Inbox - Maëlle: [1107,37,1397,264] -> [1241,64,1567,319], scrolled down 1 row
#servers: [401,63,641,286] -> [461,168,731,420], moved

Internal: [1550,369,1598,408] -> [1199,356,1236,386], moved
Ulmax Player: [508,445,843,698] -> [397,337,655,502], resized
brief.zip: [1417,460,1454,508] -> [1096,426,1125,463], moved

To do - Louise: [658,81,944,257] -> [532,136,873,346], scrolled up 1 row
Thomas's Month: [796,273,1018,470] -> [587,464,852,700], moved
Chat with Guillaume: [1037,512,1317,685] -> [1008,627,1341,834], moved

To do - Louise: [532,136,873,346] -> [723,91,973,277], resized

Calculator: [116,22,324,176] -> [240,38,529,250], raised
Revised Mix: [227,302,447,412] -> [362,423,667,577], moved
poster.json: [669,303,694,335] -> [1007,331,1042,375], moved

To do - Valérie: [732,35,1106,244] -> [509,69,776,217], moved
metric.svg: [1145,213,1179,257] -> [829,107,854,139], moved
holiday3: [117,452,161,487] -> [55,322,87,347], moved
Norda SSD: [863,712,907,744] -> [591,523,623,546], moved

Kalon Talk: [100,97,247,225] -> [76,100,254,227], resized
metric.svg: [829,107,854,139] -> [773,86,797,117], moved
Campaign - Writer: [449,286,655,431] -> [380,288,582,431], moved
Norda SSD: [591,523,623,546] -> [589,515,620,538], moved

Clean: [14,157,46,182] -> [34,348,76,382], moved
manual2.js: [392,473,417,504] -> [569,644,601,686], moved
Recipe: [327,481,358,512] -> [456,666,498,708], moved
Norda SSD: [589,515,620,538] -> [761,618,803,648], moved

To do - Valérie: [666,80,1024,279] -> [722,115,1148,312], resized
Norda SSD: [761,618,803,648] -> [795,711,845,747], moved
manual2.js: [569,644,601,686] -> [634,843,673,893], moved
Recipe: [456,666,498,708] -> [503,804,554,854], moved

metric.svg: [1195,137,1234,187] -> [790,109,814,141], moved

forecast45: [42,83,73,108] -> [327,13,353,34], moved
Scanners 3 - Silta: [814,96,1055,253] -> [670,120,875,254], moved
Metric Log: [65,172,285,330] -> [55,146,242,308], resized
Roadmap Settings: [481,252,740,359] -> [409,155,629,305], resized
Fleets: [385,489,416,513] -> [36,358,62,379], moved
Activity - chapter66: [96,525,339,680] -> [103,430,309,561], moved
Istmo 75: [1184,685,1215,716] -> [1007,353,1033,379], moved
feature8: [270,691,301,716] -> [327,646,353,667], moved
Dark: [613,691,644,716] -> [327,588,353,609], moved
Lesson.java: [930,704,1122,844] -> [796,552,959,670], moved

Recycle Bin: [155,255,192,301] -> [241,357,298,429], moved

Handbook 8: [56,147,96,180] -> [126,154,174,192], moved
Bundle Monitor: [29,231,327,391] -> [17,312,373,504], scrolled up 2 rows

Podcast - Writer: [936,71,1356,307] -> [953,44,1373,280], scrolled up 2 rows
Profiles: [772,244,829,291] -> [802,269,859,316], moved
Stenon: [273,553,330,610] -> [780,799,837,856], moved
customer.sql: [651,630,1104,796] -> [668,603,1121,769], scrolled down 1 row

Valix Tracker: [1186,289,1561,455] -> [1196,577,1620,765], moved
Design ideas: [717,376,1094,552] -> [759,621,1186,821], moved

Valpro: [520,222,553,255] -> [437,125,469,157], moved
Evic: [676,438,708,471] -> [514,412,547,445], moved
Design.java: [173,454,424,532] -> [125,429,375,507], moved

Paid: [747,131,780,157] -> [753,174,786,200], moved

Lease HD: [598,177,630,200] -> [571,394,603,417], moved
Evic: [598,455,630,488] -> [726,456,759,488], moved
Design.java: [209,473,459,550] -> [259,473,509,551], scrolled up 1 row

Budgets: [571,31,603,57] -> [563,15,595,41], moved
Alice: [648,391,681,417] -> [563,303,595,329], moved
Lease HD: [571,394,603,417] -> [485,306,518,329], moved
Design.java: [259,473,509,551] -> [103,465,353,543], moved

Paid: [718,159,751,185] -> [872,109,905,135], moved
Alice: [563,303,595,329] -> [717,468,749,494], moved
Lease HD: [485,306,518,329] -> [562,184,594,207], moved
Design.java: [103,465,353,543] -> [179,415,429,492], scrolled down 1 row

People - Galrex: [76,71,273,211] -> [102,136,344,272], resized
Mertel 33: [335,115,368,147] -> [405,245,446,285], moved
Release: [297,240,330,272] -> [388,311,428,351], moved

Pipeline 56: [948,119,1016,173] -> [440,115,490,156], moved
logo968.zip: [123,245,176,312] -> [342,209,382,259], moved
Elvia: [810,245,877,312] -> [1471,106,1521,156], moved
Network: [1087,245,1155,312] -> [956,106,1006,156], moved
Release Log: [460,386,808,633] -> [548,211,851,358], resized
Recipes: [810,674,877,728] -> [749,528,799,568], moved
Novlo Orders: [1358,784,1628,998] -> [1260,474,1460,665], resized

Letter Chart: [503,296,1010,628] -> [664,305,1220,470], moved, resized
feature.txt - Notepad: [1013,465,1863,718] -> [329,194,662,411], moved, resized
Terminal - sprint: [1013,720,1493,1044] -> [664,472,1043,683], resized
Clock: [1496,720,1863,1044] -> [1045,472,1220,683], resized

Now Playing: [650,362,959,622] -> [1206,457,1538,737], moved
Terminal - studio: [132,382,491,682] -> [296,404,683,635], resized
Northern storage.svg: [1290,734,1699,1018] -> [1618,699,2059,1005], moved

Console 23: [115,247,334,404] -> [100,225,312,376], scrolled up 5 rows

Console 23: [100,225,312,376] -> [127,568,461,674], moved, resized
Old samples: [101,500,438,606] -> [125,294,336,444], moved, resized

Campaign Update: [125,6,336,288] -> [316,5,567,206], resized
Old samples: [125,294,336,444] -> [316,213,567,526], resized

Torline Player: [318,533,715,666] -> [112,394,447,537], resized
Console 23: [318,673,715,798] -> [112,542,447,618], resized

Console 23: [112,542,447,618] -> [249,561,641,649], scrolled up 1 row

· · · · ·

• **Work required**: Would you copy, unchanged, the stretch of the records above that begins at the line containing "manual2.js: [392,473,417,504] ->" and ends at the line containing "Scanners 3 - Silta: [814,96,1055,253]", and only that?

• **Solution to this task**:
manual2.js: [392,473,417,504] -> [569,644,601,686], moved
Recipe: [327,481,358,512] -> [456,666,498,708], moved
Norda SSD: [589,515,620,538] -> [761,618,803,648], moved

To do - Valérie: [666,80,1024,279] -> [722,115,1148,312], resized
Norda SSD: [761,618,803,648] -> [795,711,845,747], moved
manual2.js: [569,644,601,686] -> [634,843,673,893], moved
Recipe: [456,666,498,708] -> [503,804,554,854], moved

metric.svg: [1195,137,1234,187] -> [790,109,814,141], moved

forecast45: [42,83,73,108] -> [327,13,353,34], moved
Scanners 3 - Silta: [814,96,1055,253] -> [670,120,875,254], moved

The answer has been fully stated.